§ Information given
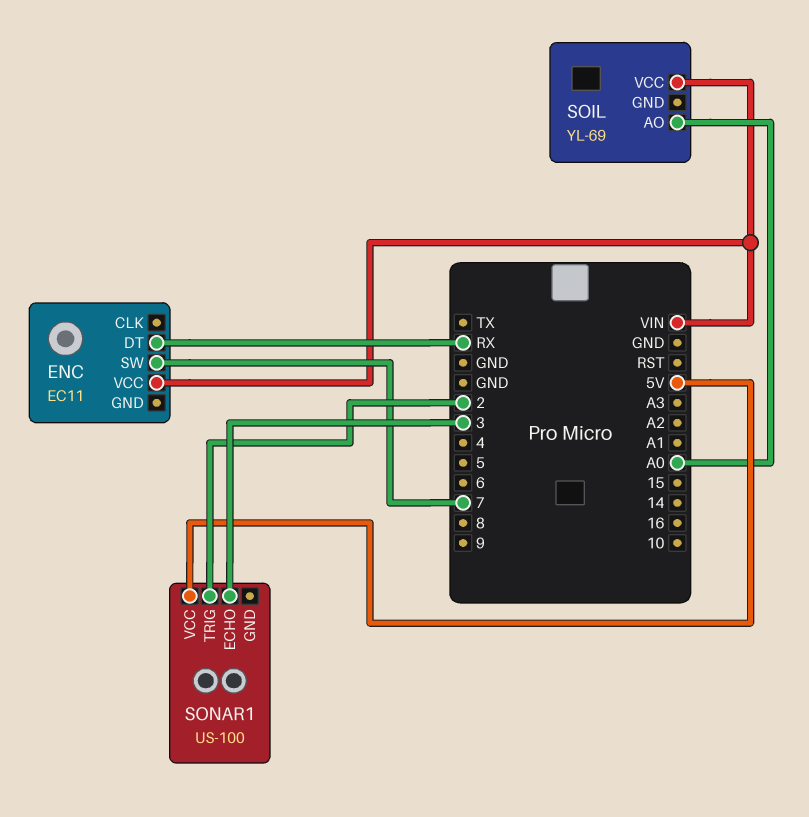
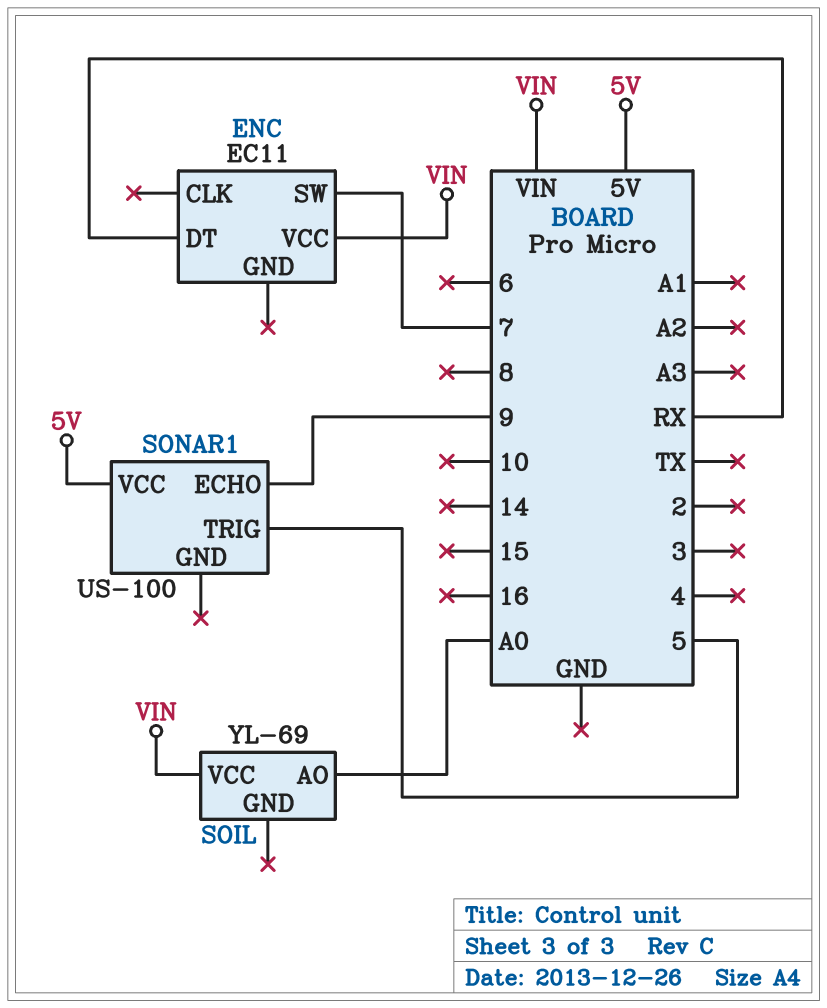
SONAR1 pin ECHO: 3 -> 9
SONAR1 pin TRIG: 2 -> 5

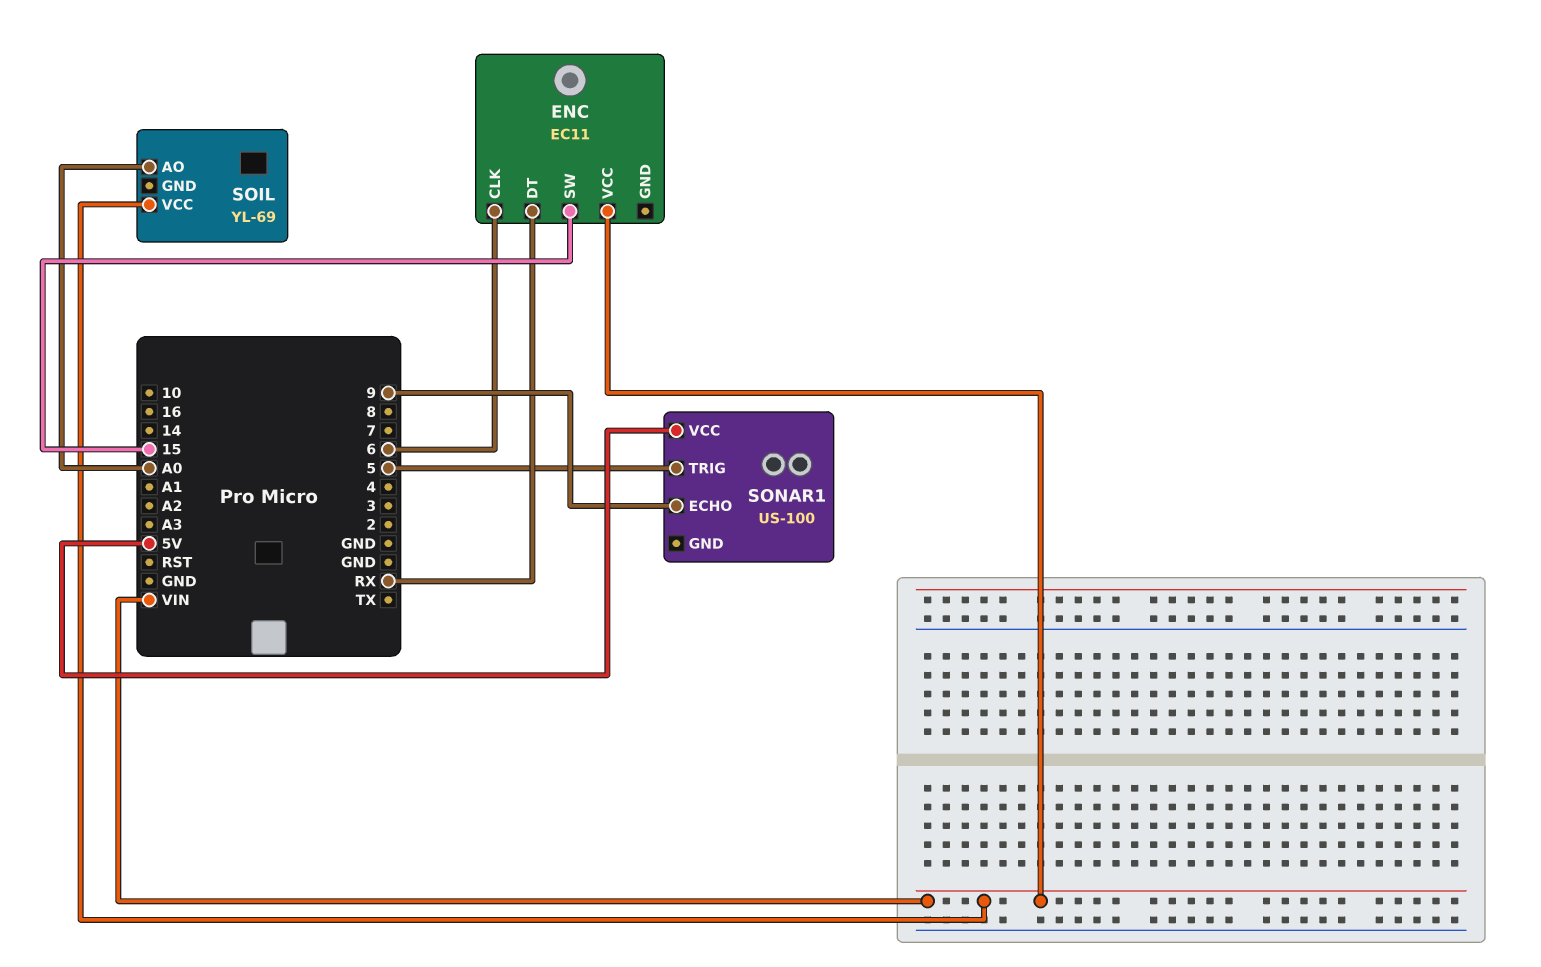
ENC pin CLK: none -> 6
ENC pin SW: 7 -> 15

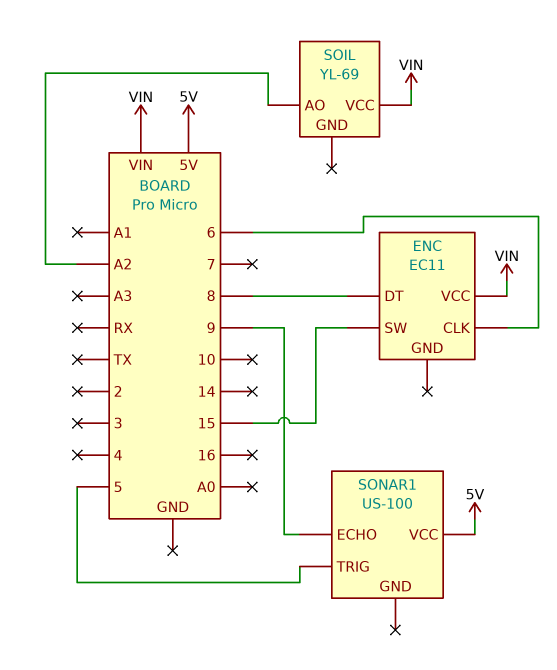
ENC pin DT: RX -> 8
SOIL pin AO: A0 -> A2

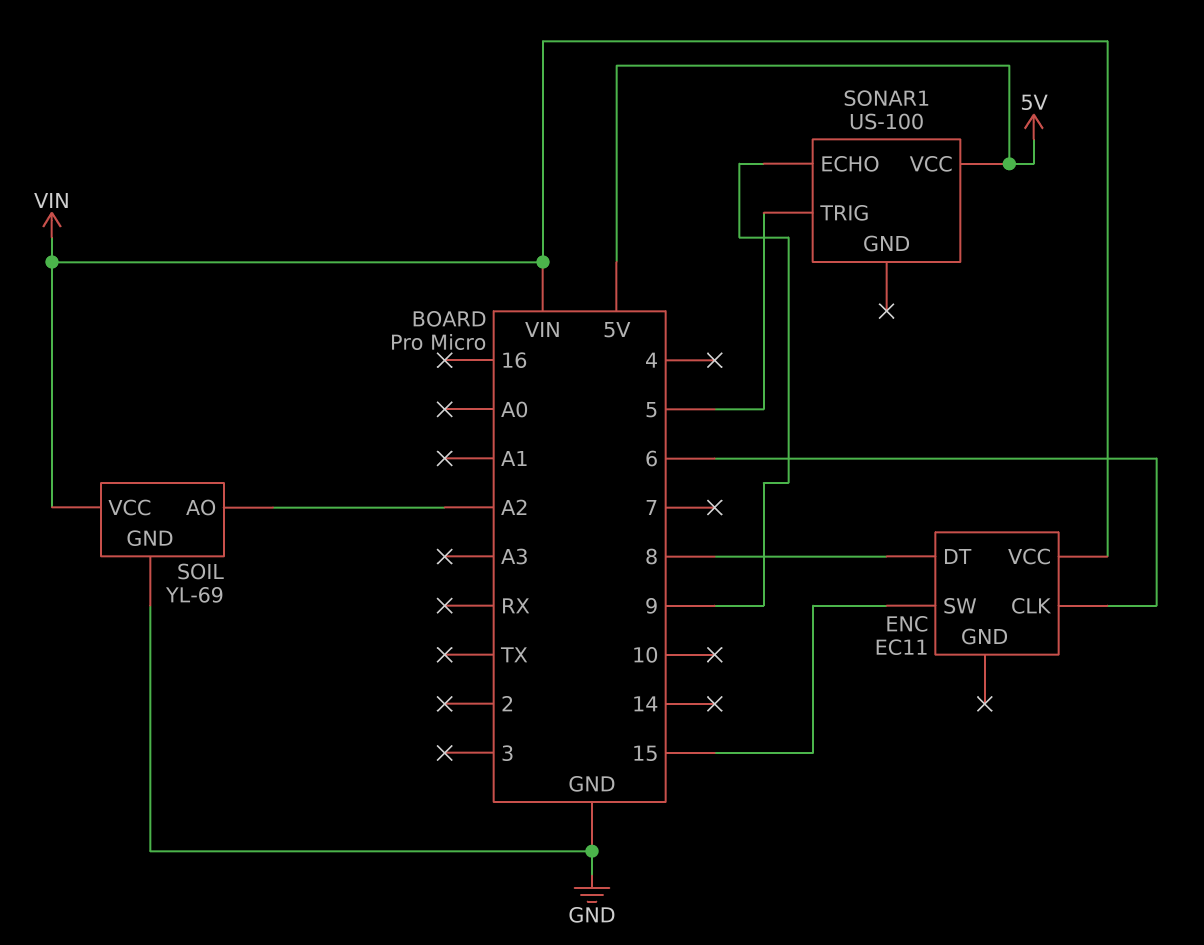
SOIL pin GND: none -> GND

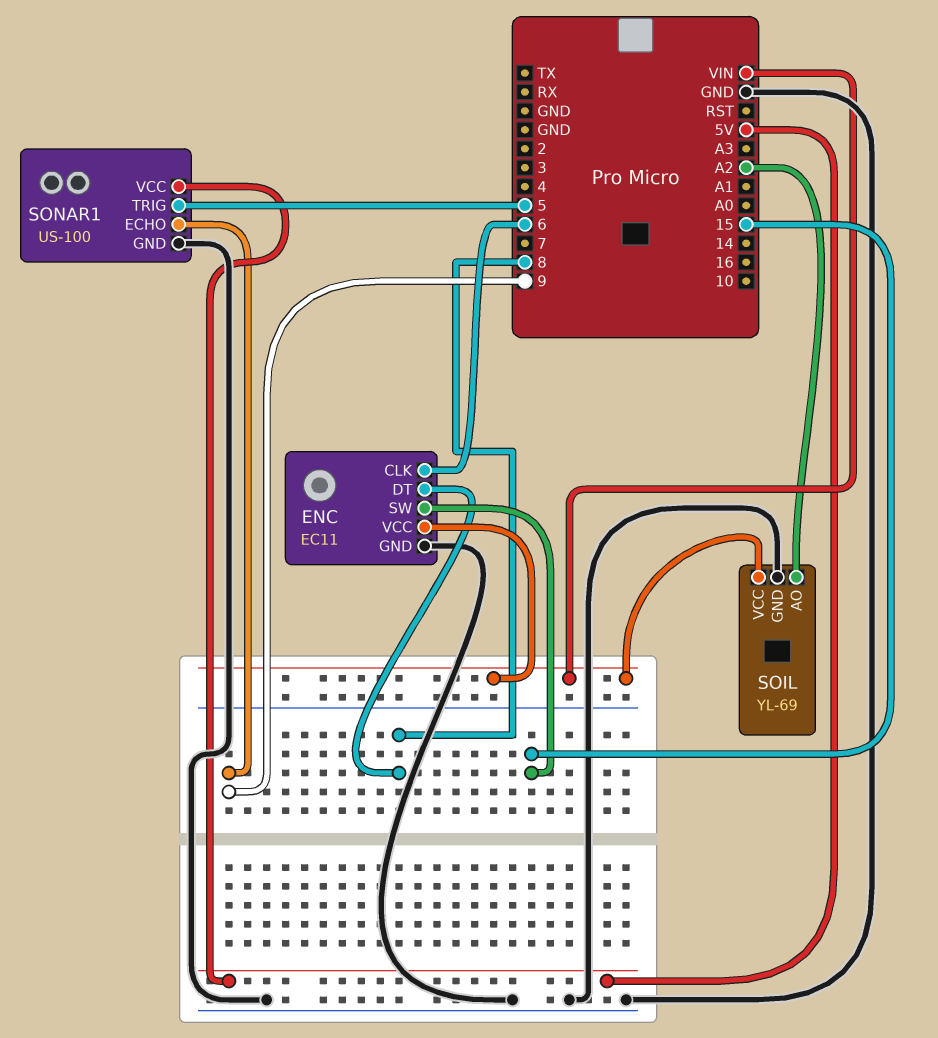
ENC pin GND: none -> GND
SONAR1 pin GND: none -> GND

§ Aim of the task
Leaving out the pictures, print every record exactly as written.

§ Finished task
SONAR1 pin ECHO: 3 -> 9
SONAR1 pin TRIG: 2 -> 5

ENC pin CLK: none -> 6
ENC pin SW: 7 -> 15

ENC pin DT: RX -> 8
SOIL pin AO: A0 -> A2

SOIL pin GND: none -> GND

ENC pin GND: none -> GND
SONAR1 pin GND: none -> GND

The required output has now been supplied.